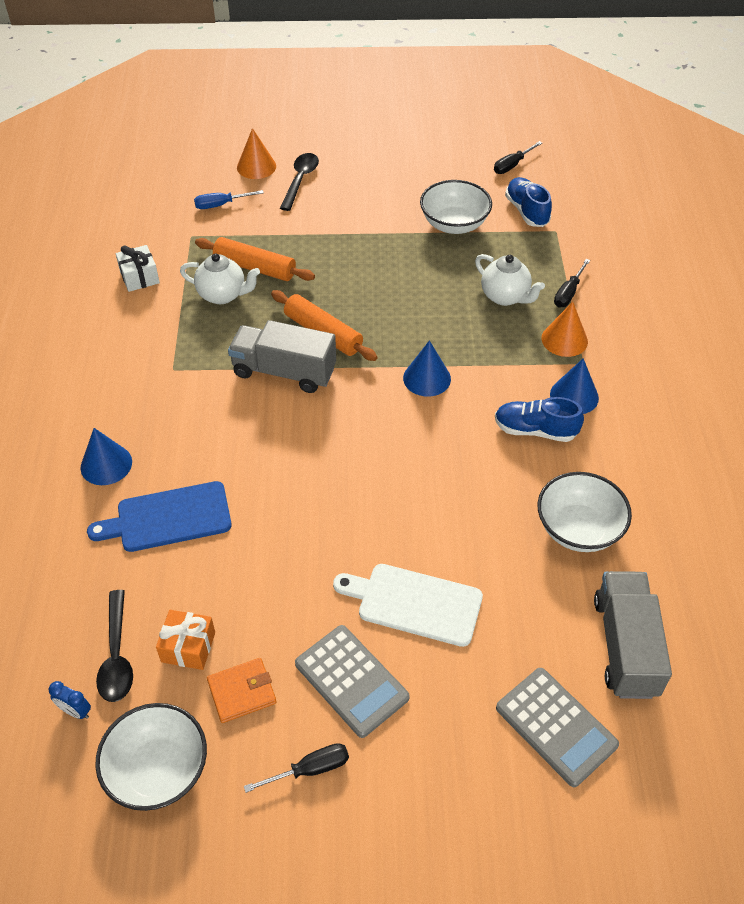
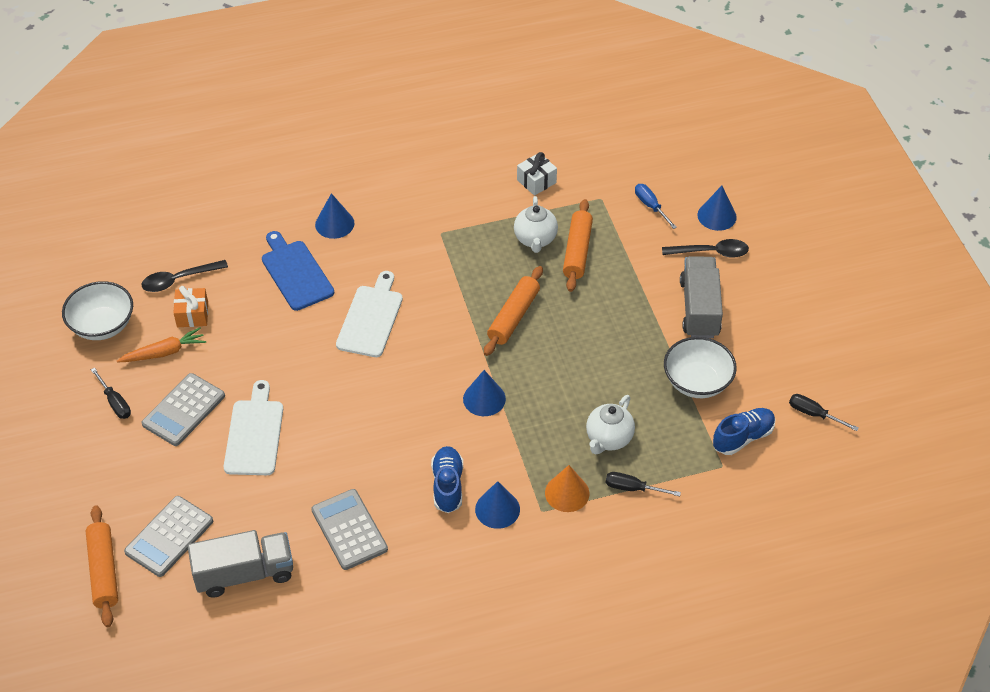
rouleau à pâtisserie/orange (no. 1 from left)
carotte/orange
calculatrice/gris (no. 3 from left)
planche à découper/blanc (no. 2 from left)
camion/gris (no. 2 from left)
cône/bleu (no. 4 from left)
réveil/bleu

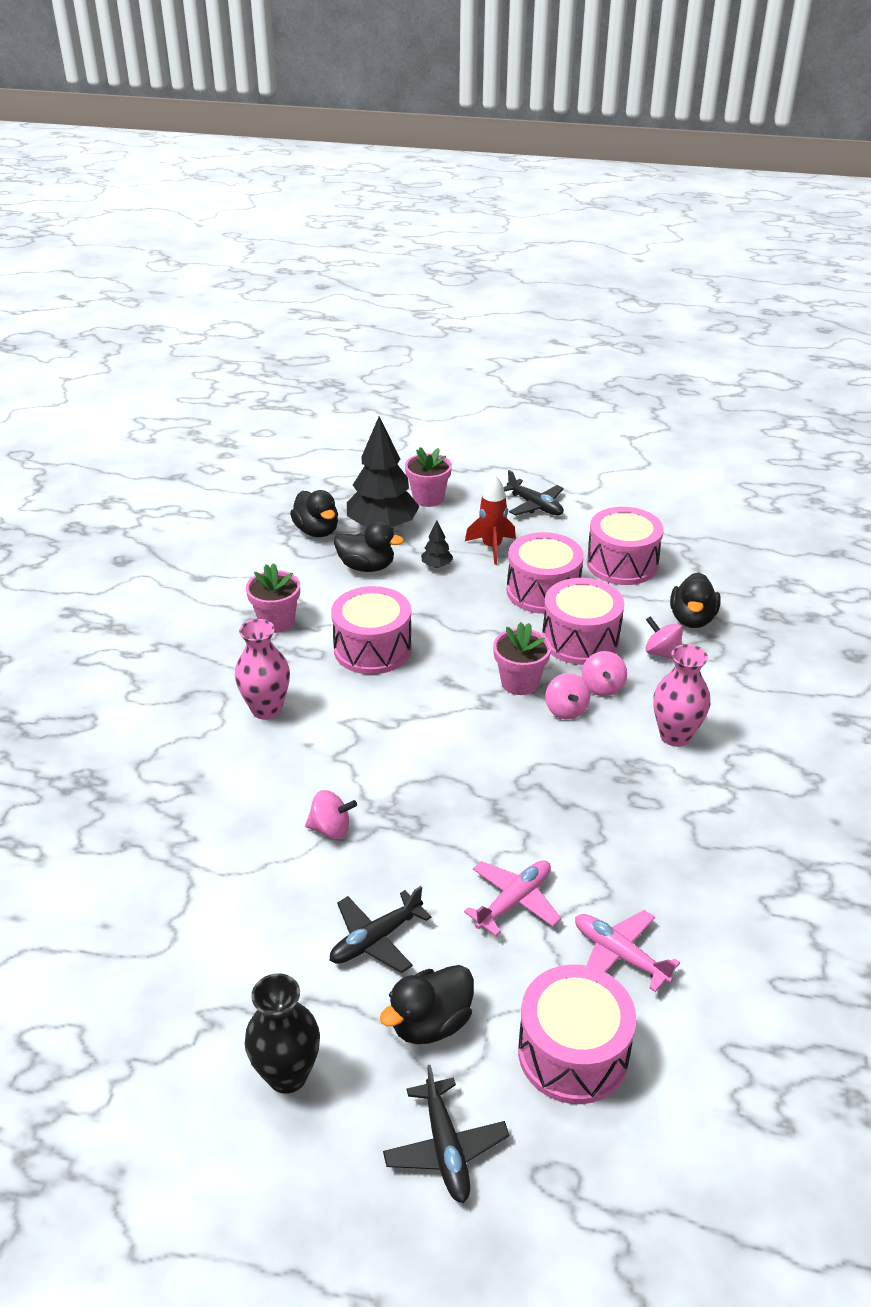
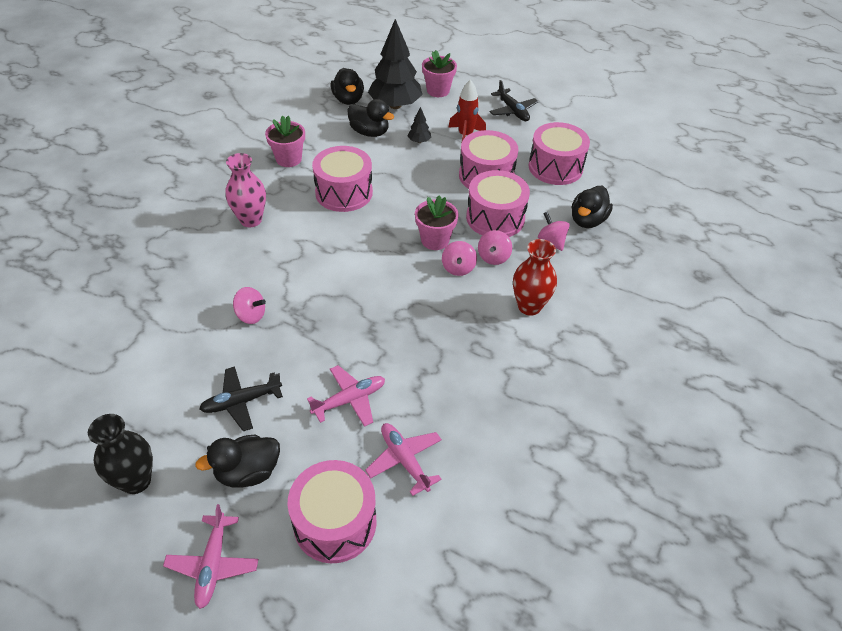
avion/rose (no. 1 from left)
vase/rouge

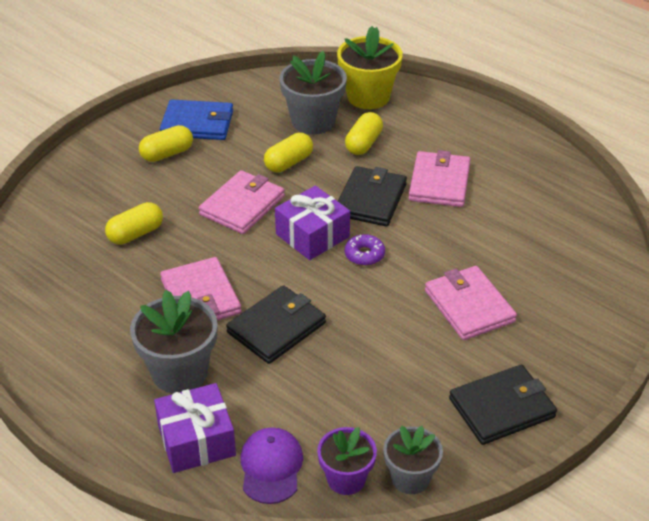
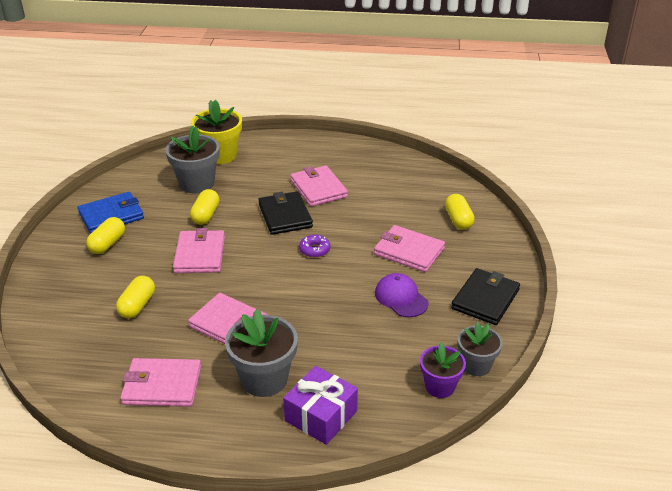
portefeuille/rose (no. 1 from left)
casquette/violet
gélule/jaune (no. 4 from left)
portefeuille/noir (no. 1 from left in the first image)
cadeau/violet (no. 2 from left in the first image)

## TASK ITEM:
Your response should be the count of lines in the material above that contain "orange", with nothing added.

## ANSWER:
2